공간 관계 데이터
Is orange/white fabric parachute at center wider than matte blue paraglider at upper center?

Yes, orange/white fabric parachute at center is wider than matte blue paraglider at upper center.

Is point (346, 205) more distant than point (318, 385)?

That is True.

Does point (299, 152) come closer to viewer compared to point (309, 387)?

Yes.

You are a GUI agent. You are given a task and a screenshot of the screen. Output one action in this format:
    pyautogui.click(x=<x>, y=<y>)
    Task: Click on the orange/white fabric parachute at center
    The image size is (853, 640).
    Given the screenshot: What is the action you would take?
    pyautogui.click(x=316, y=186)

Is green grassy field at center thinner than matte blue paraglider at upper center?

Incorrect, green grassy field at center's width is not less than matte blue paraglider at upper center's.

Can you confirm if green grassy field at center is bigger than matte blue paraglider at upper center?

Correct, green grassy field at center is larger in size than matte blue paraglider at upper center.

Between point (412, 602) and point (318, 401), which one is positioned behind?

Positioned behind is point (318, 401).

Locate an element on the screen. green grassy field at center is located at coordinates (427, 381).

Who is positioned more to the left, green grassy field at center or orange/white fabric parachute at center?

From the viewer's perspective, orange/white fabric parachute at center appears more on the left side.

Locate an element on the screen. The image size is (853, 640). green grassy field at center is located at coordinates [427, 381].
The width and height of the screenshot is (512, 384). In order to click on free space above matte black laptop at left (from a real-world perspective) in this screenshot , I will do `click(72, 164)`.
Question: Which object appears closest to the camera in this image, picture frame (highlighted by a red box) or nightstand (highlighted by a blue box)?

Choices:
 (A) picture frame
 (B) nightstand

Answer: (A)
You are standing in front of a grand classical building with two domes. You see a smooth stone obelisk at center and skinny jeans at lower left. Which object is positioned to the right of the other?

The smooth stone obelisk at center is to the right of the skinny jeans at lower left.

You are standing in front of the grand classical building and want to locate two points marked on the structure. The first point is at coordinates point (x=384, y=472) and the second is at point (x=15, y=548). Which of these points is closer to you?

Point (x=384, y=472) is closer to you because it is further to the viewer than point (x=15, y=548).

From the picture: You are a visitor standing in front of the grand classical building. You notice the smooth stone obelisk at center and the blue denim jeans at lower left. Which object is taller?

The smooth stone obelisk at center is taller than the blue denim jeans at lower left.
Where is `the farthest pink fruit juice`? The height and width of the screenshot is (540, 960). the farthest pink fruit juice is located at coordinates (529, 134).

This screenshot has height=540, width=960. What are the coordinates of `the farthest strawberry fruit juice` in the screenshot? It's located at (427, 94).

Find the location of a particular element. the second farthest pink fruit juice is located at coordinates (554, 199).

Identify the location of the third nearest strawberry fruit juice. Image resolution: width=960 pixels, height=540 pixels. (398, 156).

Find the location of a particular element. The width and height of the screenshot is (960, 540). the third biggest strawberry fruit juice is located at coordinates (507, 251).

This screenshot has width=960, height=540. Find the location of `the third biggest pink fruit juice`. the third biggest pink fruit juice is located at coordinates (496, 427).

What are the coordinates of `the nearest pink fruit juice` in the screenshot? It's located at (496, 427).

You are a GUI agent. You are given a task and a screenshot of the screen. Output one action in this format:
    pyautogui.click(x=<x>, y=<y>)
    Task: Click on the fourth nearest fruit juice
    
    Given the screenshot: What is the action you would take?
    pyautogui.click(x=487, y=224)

§ 수행할 과제
위의 공간 관계 데이터 줄을 처음부터 끝까지 한 글자도 바꾸지 말고 그대로 다시 적어 주세요.

§ 정답
Is orange/white fabric parachute at center wider than matte blue paraglider at upper center?

Yes, orange/white fabric parachute at center is wider than matte blue paraglider at upper center.

Is point (346, 205) more distant than point (318, 385)?

That is True.

Does point (299, 152) come closer to viewer compared to point (309, 387)?

Yes.

You are a GUI agent. You are given a task and a screenshot of the screen. Output one action in this format:
    pyautogui.click(x=<x>, y=<y>)
    Task: Click on the orange/white fabric parachute at center
    The image size is (853, 640).
    Given the screenshot: What is the action you would take?
    pyautogui.click(x=316, y=186)

Is green grassy field at center thinner than matte blue paraglider at upper center?

Incorrect, green grassy field at center's width is not less than matte blue paraglider at upper center's.

Can you confirm if green grassy field at center is bigger than matte blue paraglider at upper center?

Correct, green grassy field at center is larger in size than matte blue paraglider at upper center.

Between point (412, 602) and point (318, 401), which one is positioned behind?

Positioned behind is point (318, 401).

Locate an element on the screen. green grassy field at center is located at coordinates (427, 381).

Who is positioned more to the left, green grassy field at center or orange/white fabric parachute at center?

From the viewer's perspective, orange/white fabric parachute at center appears more on the left side.

Locate an element on the screen. The image size is (853, 640). green grassy field at center is located at coordinates [427, 381].
The width and height of the screenshot is (512, 384). In order to click on free space above matte black laptop at left (from a real-world perspective) in this screenshot , I will do `click(72, 164)`.
Question: Which object appears closest to the camera in this image, picture frame (highlighted by a red box) or nightstand (highlighted by a blue box)?

Choices:
 (A) picture frame
 (B) nightstand

Answer: (A)
You are standing in front of a grand classical building with two domes. You see a smooth stone obelisk at center and skinny jeans at lower left. Which object is positioned to the right of the other?

The smooth stone obelisk at center is to the right of the skinny jeans at lower left.

You are standing in front of the grand classical building and want to locate two points marked on the structure. The first point is at coordinates point (x=384, y=472) and the second is at point (x=15, y=548). Which of these points is closer to you?

Point (x=384, y=472) is closer to you because it is further to the viewer than point (x=15, y=548).

From the picture: You are a visitor standing in front of the grand classical building. You notice the smooth stone obelisk at center and the blue denim jeans at lower left. Which object is taller?

The smooth stone obelisk at center is taller than the blue denim jeans at lower left.
Where is `the farthest pink fruit juice`? The height and width of the screenshot is (540, 960). the farthest pink fruit juice is located at coordinates (529, 134).

This screenshot has height=540, width=960. What are the coordinates of `the farthest strawberry fruit juice` in the screenshot? It's located at (427, 94).

Find the location of a particular element. the second farthest pink fruit juice is located at coordinates (554, 199).

Identify the location of the third nearest strawberry fruit juice. Image resolution: width=960 pixels, height=540 pixels. (398, 156).

Find the location of a particular element. The width and height of the screenshot is (960, 540). the third biggest strawberry fruit juice is located at coordinates (507, 251).

This screenshot has width=960, height=540. Find the location of `the third biggest pink fruit juice`. the third biggest pink fruit juice is located at coordinates (496, 427).

What are the coordinates of `the nearest pink fruit juice` in the screenshot? It's located at (496, 427).

You are a GUI agent. You are given a task and a screenshot of the screen. Output one action in this format:
    pyautogui.click(x=<x>, y=<y>)
    Task: Click on the fourth nearest fruit juice
    
    Given the screenshot: What is the action you would take?
    pyautogui.click(x=487, y=224)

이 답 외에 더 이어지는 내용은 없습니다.